Difference listings:
---------------

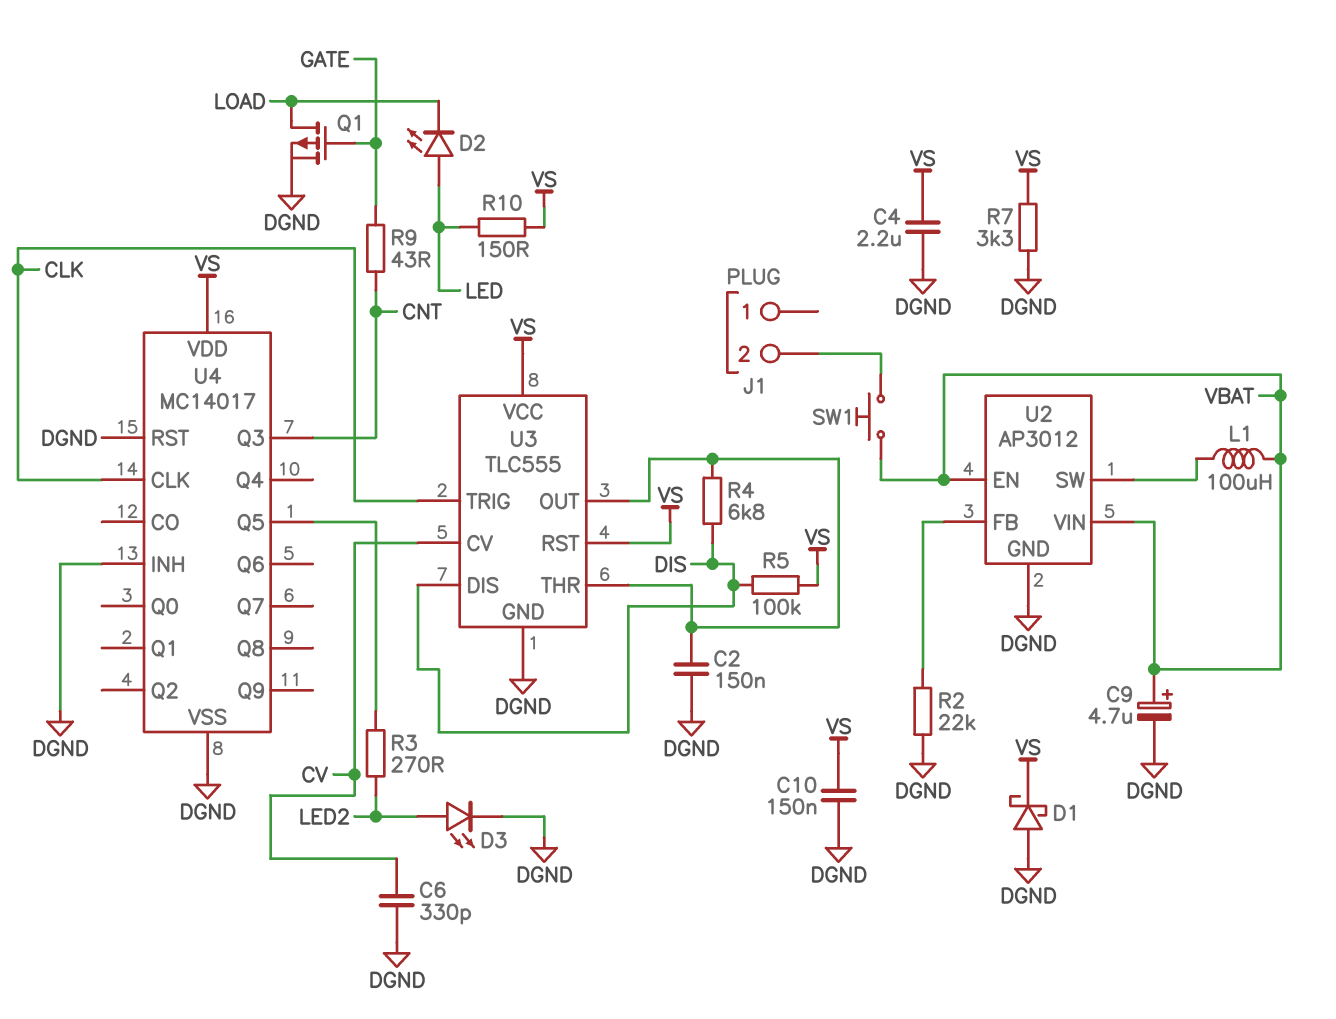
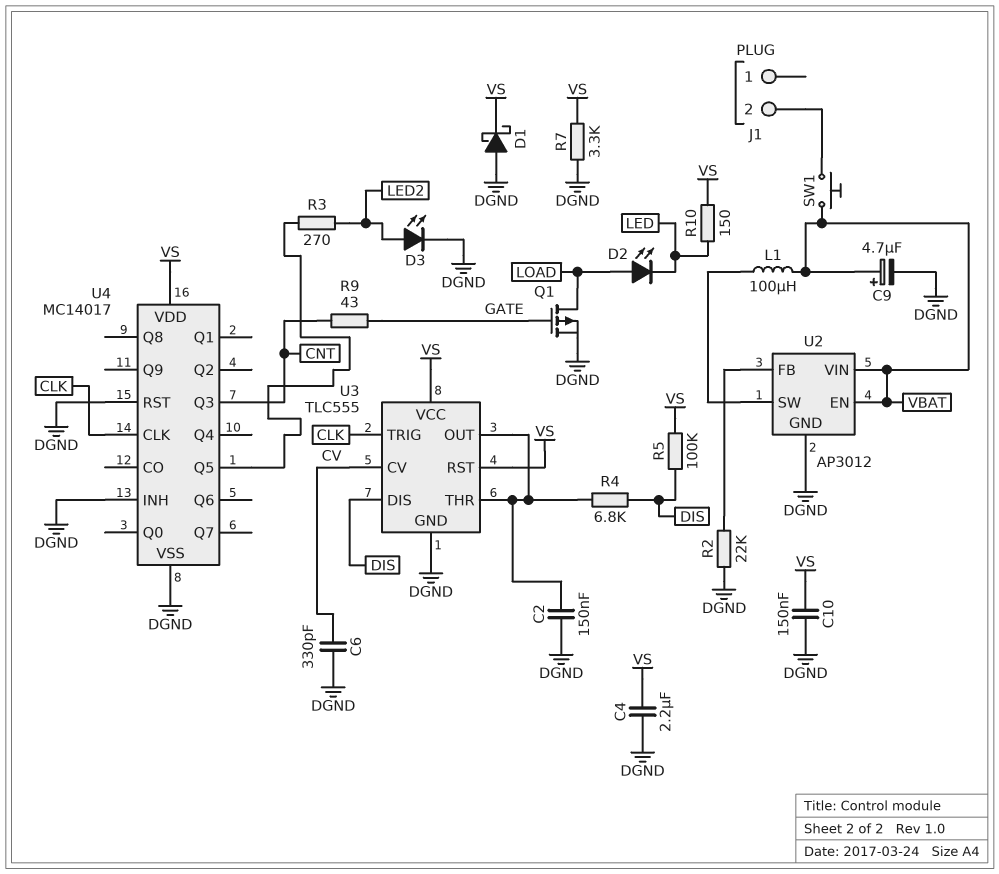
D2: LED (A LED, K LOAD) -> LED (A LOAD, K LED)

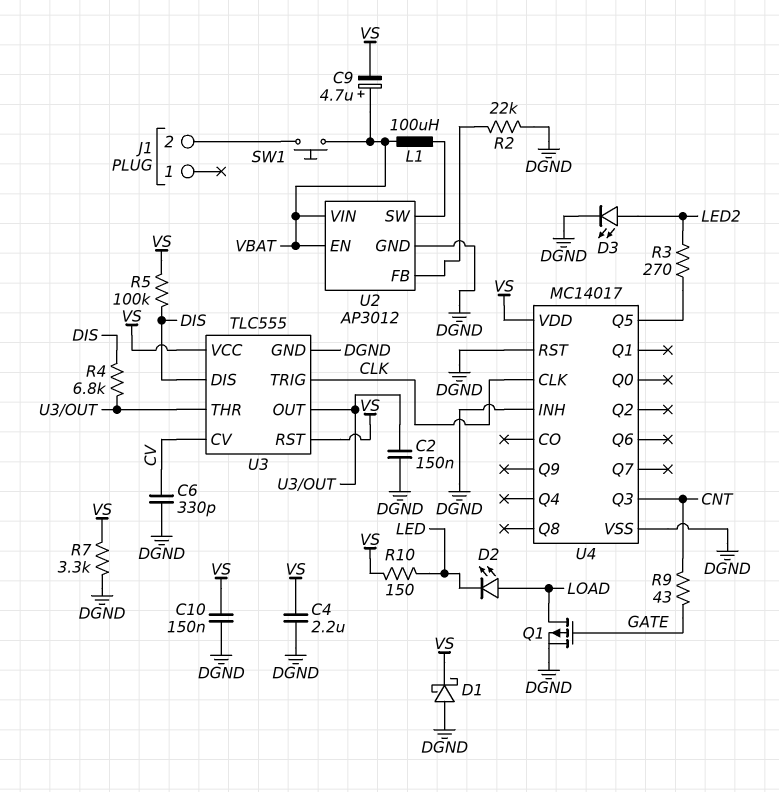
C9: 4.7uF (plus VBAT, minus DGND) -> 4.7uF (plus VBAT, minus VS)

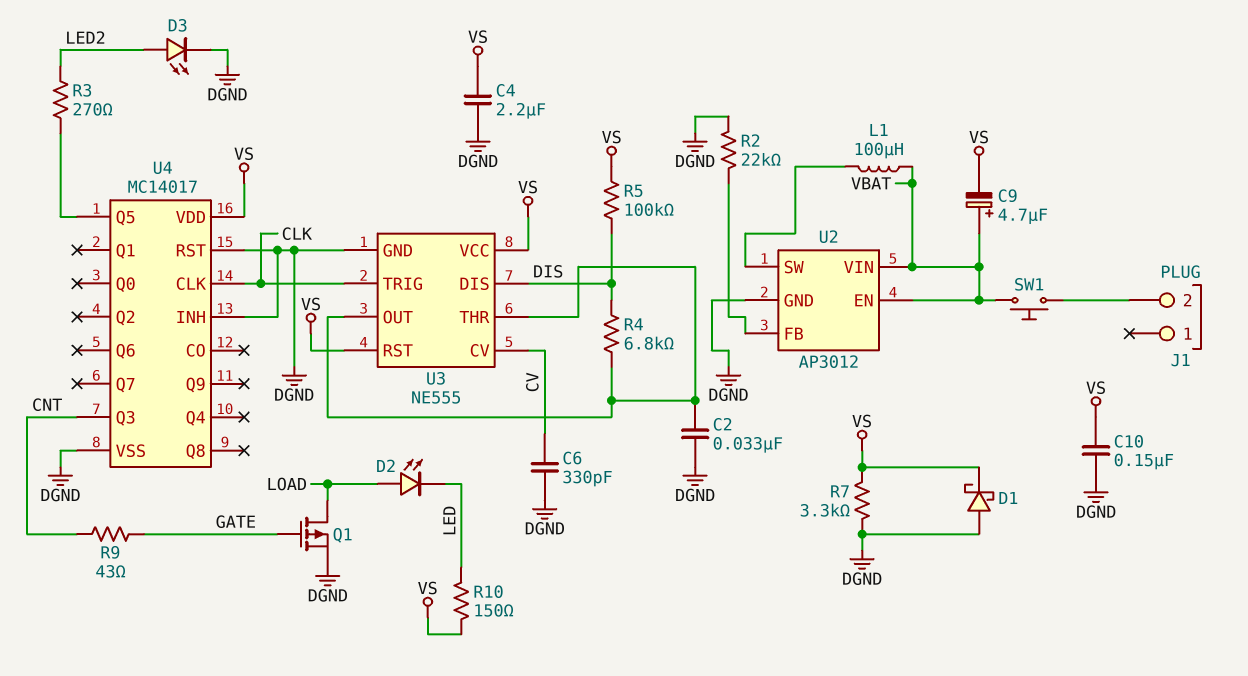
C2: 150nF (DGND, U3/OUT) -> 33nF (DGND, U3/OUT)
U3: TLC555 -> NE555

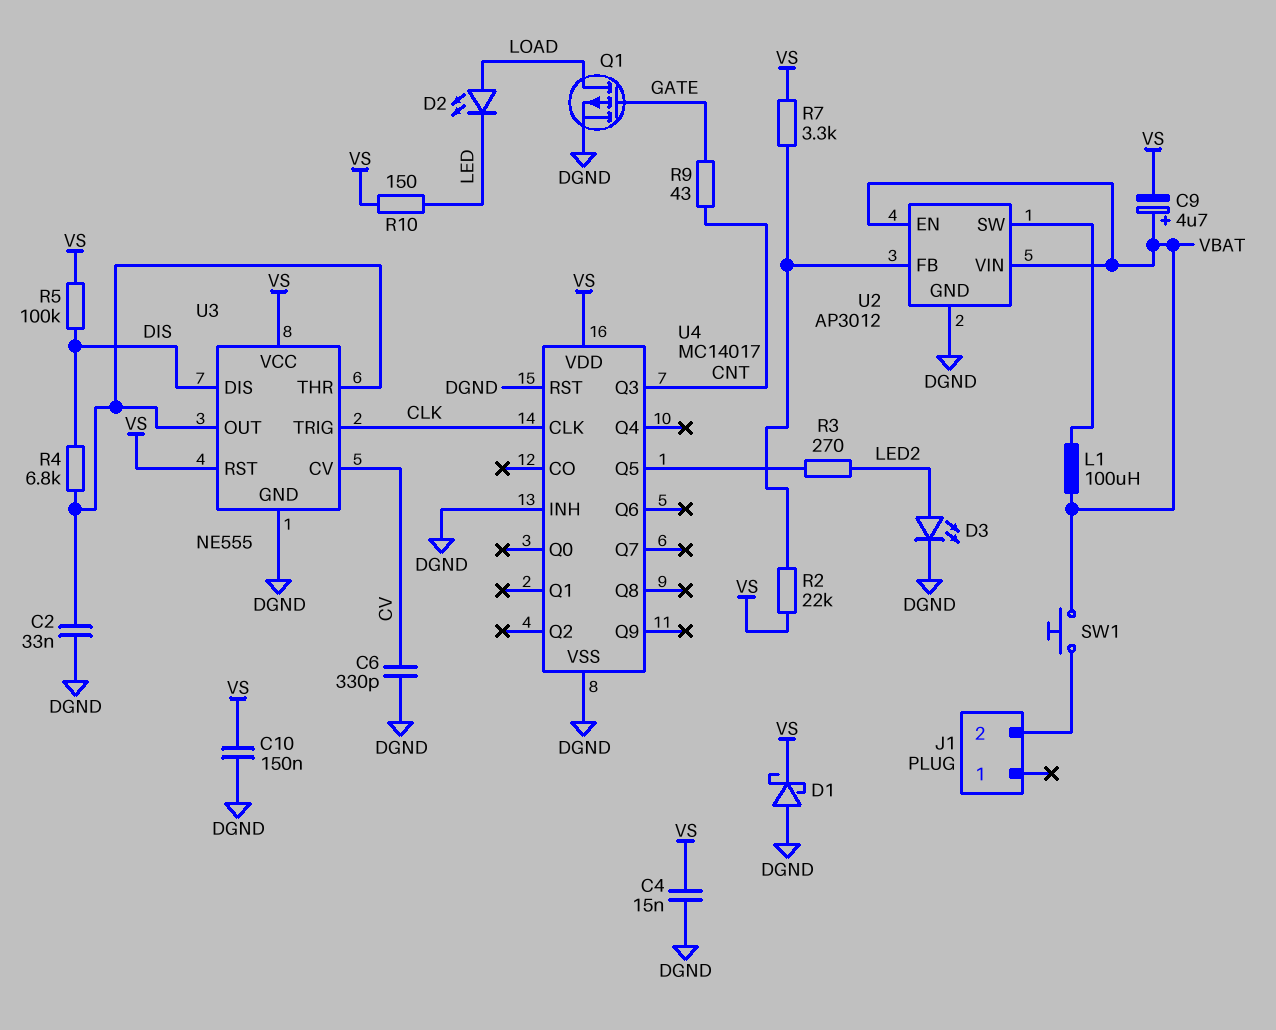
C4: 2.2uF (DGND, VS) -> 15nF (DGND, VS)
R2: 22k (DGND, U2/FB) -> 22k (U2/FB, VS)
R7: 3.3k (DGND, VS) -> 3.3k (U2/FB, VS)

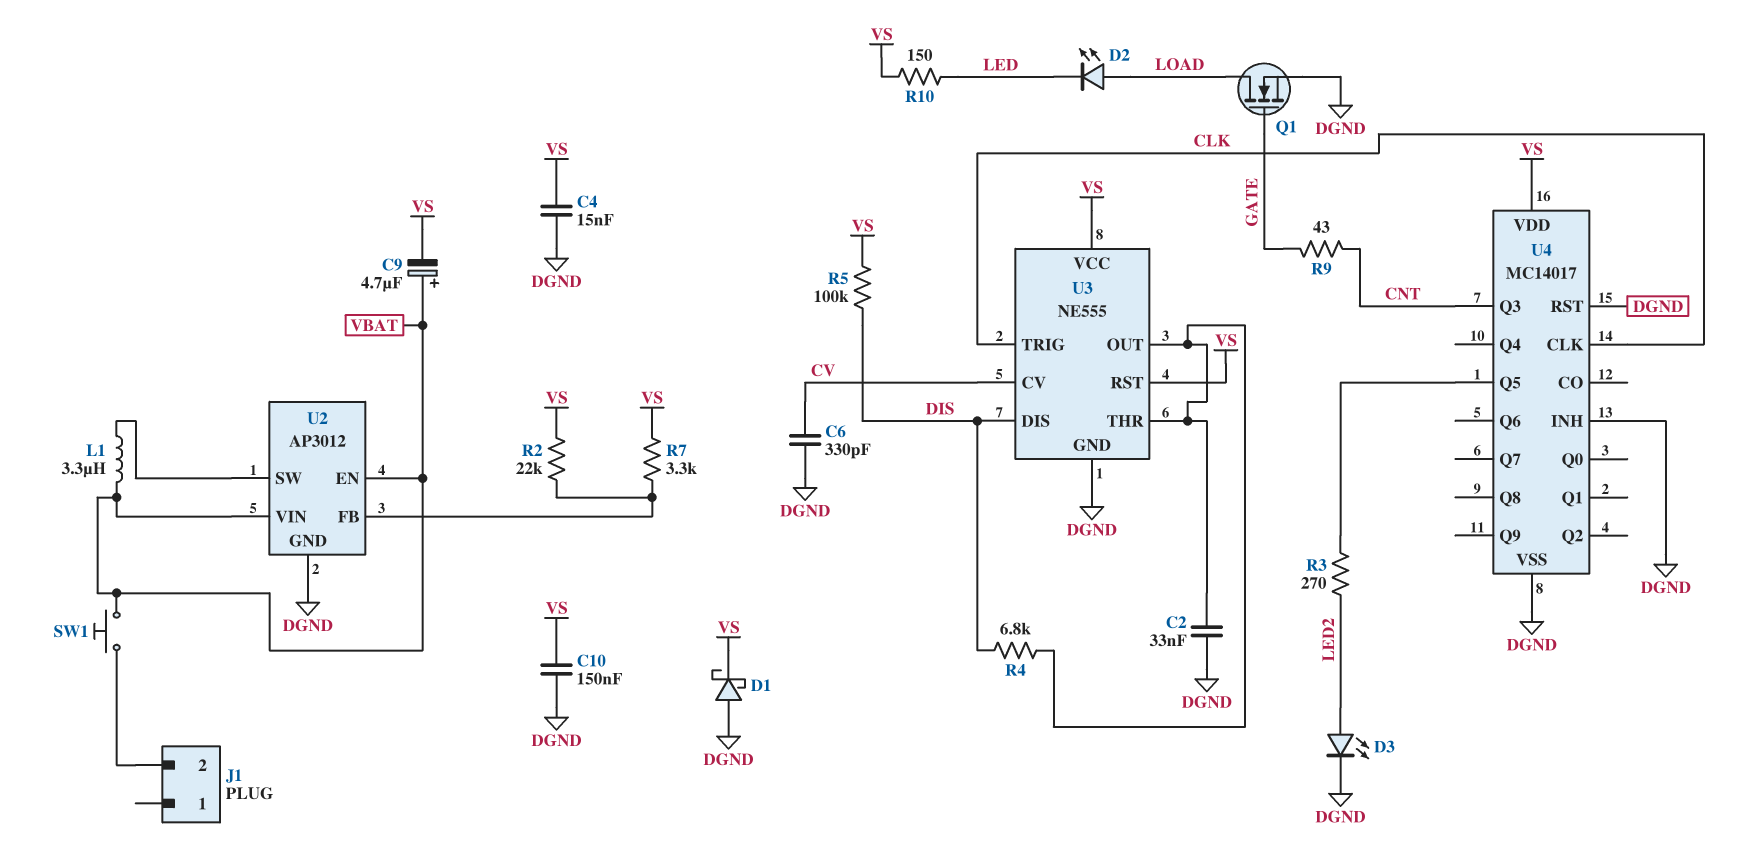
L1: 100uH (U2/SW, VBAT) -> 3.3uH (U2/SW, VBAT)
Q1: PMOS (G GATE, D LOAD, S DGND) -> NMOS (G GATE, D LOAD, S DGND)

---------------

EXERCISE REQUIREMENTS:
Take the line that contains "R2: 22k (DGND, U2/FB) -> 22k (U2/FB, VS)" as the first and the last line of the records as the end, and please quote those lines exactly, pictures omitted.

TASK OUTPUT:
R2: 22k (DGND, U2/FB) -> 22k (U2/FB, VS)
R7: 3.3k (DGND, VS) -> 3.3k (U2/FB, VS)

L1: 100uH (U2/SW, VBAT) -> 3.3uH (U2/SW, VBAT)
Q1: PMOS (G GATE, D LOAD, S DGND) -> NMOS (G GATE, D LOAD, S DGND)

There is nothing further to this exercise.